**Supplied records:**
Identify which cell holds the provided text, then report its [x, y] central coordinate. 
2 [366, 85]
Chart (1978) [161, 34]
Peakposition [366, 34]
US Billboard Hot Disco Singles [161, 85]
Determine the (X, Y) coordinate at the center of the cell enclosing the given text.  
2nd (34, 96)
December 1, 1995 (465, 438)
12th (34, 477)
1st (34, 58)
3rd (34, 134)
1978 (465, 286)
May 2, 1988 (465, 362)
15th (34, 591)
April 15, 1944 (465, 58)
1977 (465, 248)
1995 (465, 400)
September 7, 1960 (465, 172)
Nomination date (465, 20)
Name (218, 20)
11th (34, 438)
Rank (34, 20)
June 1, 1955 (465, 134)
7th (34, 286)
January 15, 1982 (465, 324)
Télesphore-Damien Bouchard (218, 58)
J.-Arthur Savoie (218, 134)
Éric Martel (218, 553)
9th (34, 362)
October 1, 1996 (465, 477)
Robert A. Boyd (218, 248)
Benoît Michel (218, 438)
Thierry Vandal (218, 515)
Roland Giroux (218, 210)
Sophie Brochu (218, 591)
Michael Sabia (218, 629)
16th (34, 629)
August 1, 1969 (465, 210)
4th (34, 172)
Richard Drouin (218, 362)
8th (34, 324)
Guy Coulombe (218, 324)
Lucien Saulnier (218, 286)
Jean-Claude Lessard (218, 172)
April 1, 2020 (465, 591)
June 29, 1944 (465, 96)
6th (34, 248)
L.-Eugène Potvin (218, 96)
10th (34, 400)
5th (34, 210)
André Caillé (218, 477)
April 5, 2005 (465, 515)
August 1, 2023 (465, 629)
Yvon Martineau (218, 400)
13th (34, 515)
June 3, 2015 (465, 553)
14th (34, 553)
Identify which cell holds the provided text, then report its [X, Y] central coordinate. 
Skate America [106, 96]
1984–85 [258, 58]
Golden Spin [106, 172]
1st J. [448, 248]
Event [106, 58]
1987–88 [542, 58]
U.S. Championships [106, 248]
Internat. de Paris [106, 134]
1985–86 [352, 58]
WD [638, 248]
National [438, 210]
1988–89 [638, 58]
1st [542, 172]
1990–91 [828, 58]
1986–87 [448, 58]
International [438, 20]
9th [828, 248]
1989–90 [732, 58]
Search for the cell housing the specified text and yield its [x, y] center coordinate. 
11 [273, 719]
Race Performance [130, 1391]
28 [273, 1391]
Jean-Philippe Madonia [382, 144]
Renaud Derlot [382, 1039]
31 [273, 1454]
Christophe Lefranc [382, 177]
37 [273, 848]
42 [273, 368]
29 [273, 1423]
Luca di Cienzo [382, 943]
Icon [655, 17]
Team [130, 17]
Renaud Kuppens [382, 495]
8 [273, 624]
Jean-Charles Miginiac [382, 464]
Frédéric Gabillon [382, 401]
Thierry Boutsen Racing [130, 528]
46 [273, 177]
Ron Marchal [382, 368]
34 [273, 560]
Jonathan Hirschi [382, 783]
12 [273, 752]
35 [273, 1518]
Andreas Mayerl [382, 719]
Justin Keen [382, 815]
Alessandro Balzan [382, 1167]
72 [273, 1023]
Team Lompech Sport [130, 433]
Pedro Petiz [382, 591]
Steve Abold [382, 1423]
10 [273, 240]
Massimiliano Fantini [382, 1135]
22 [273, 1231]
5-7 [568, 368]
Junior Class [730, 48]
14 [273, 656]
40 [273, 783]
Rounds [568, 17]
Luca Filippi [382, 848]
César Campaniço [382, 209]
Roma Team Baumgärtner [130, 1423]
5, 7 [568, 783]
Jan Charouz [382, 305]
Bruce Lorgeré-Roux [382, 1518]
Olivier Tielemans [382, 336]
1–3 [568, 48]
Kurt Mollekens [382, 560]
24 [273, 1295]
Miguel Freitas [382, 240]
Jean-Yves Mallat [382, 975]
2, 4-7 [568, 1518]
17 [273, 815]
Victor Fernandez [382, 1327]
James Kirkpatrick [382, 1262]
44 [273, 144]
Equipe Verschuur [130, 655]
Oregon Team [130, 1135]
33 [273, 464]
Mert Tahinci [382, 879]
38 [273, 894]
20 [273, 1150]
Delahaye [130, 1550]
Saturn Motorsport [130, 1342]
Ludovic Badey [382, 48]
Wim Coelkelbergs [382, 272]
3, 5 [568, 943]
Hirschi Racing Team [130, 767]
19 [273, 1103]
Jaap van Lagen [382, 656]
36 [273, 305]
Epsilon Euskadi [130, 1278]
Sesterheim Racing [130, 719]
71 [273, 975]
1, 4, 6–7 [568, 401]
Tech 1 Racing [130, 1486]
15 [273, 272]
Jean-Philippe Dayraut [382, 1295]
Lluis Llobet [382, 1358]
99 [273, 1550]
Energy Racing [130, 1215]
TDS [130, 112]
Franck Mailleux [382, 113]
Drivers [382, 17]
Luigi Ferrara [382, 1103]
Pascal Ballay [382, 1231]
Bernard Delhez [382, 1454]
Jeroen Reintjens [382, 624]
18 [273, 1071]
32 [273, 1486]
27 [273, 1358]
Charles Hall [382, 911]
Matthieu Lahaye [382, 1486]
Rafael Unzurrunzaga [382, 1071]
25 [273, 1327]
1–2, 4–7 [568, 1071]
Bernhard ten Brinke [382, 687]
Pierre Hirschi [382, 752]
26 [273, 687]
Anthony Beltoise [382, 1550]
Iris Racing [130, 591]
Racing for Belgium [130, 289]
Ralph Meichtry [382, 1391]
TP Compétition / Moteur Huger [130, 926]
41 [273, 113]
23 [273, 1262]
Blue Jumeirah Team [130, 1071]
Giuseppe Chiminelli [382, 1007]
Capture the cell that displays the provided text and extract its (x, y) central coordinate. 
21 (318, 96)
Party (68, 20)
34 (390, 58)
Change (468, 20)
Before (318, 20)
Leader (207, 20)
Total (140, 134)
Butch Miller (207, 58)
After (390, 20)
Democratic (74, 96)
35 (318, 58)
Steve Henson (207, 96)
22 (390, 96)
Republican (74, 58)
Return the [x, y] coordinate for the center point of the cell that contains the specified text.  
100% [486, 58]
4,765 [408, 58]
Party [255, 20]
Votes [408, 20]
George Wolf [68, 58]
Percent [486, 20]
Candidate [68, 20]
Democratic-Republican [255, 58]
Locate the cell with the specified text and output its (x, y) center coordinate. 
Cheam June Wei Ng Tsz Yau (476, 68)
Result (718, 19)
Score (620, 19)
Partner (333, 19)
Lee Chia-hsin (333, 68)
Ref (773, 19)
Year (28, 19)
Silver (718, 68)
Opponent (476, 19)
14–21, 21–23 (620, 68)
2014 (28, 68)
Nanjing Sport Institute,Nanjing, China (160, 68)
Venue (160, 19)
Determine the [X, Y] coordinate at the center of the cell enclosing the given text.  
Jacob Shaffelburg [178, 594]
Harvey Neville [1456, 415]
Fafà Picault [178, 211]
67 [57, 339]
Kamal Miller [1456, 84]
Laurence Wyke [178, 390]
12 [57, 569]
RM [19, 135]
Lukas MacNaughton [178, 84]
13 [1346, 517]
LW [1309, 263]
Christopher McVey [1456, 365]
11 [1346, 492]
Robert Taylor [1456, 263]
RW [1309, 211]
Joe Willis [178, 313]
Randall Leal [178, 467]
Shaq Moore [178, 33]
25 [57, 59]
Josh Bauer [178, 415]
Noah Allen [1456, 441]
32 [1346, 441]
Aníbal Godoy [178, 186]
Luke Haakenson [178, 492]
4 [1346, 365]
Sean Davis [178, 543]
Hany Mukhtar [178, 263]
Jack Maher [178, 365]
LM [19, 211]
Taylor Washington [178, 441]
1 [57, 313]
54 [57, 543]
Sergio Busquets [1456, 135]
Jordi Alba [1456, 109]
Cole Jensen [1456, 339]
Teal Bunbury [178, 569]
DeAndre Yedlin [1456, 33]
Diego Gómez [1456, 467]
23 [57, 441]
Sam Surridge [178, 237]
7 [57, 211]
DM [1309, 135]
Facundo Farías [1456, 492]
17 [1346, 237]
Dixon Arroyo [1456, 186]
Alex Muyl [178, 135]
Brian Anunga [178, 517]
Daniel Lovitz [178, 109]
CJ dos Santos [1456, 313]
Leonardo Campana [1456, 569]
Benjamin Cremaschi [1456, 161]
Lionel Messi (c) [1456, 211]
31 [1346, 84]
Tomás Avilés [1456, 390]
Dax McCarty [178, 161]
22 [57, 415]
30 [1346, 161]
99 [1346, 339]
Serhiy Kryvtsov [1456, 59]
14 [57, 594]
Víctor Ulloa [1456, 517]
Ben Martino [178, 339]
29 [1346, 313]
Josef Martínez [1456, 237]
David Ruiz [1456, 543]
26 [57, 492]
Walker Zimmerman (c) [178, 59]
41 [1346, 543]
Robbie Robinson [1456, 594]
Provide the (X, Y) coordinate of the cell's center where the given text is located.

**Task directions:** Count the lines in the entries above that contain the string "Miller" and give only that number.

**Written response:** 2